[Records excerpted from a collection]
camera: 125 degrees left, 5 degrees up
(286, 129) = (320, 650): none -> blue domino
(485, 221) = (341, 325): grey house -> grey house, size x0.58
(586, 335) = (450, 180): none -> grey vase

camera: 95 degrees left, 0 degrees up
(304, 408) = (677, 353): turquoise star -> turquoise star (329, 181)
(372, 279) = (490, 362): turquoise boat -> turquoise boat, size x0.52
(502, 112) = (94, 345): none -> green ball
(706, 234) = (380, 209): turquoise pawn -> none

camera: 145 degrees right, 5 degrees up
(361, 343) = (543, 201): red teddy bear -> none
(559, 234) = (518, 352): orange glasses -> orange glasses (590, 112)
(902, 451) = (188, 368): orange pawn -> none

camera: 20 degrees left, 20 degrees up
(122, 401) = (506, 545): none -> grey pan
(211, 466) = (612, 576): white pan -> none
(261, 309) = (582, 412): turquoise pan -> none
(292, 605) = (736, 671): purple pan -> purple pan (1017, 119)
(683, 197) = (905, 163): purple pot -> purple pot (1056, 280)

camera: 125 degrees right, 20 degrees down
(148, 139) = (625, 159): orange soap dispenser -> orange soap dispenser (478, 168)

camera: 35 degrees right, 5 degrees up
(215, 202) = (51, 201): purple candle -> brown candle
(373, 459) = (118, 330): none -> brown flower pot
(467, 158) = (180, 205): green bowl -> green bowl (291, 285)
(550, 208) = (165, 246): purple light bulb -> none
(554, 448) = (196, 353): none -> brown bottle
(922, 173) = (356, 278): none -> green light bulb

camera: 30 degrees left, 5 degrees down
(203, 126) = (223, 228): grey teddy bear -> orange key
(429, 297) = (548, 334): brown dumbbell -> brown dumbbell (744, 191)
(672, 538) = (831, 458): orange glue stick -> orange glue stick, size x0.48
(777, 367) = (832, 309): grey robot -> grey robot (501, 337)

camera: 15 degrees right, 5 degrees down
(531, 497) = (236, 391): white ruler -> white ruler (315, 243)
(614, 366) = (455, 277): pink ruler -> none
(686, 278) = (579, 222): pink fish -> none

PROMPT:
Proceeding from the line containing "(211, 466) = (612, 576): white pan -> none" through the line containing "(148, 139) = (625, 159): orange", transcribe the lines above exactly, both end lines included.

EXERCISE SOLUTION:
(211, 466) = (612, 576): white pan -> none
(261, 309) = (582, 412): turquoise pan -> none
(292, 605) = (736, 671): purple pan -> purple pan (1017, 119)
(683, 197) = (905, 163): purple pot -> purple pot (1056, 280)

camera: 125 degrees right, 20 degrees down
(148, 139) = (625, 159): orange soap dispenser -> orange soap dispenser (478, 168)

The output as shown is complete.